[[ MATERIAL SHOWN, beginning ]]

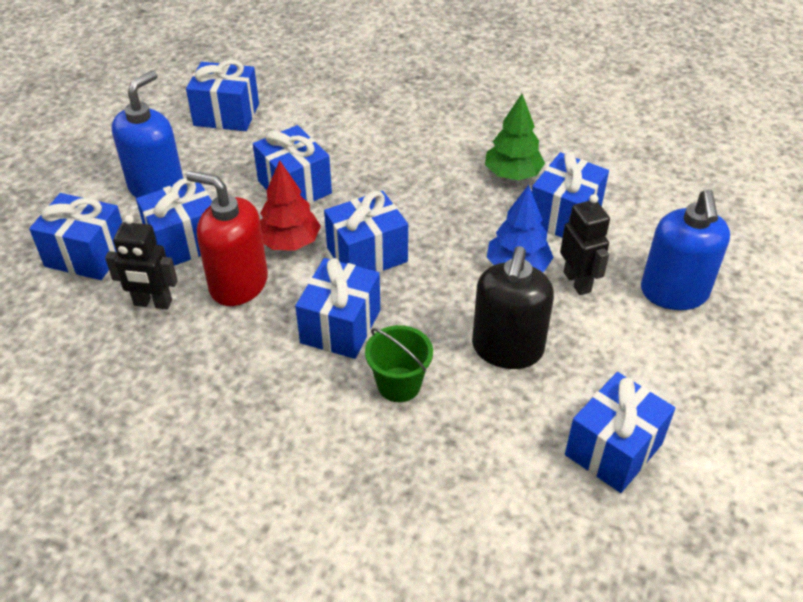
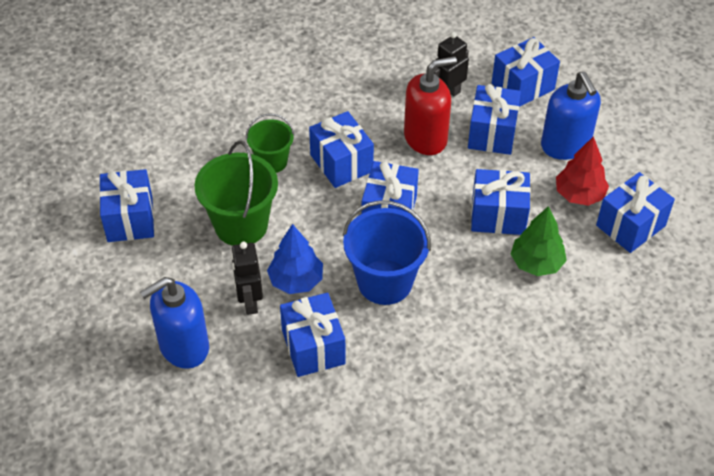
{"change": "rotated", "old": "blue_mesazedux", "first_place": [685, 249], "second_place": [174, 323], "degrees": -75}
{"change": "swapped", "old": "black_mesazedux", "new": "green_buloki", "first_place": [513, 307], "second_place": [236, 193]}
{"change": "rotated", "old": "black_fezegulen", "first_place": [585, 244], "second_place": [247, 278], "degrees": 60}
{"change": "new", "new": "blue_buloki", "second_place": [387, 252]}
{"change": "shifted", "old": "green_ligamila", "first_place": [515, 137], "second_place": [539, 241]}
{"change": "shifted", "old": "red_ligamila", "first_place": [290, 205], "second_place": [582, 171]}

[[ MATERIAL SHOWN, end ]]

> _PROBLEM DESCRIPTION_
If a record contains a picture, leave the picture out and retype everything else exactly.

> _TASK RESPONSE_
{"change": "rotated", "old": "blue_mesazedux", "first_place": [685, 249], "second_place": [174, 323], "degrees": -75}
{"change": "swapped", "old": "black_mesazedux", "new": "green_buloki", "first_place": [513, 307], "second_place": [236, 193]}
{"change": "rotated", "old": "black_fezegulen", "first_place": [585, 244], "second_place": [247, 278], "degrees": 60}
{"change": "new", "new": "blue_buloki", "second_place": [387, 252]}
{"change": "shifted", "old": "green_ligamila", "first_place": [515, 137], "second_place": [539, 241]}
{"change": "shifted", "old": "red_ligamila", "first_place": [290, 205], "second_place": [582, 171]}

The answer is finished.